■ What to produce:
Write the records below out again. Match them exactly.

■ Given records:
•••

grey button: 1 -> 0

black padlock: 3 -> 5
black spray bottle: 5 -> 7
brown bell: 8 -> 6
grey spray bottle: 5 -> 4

•••

■ Output for this exercise:
grey button: 1 -> 0

black padlock: 3 -> 5
black spray bottle: 5 -> 7
brown bell: 8 -> 6
grey spray bottle: 5 -> 4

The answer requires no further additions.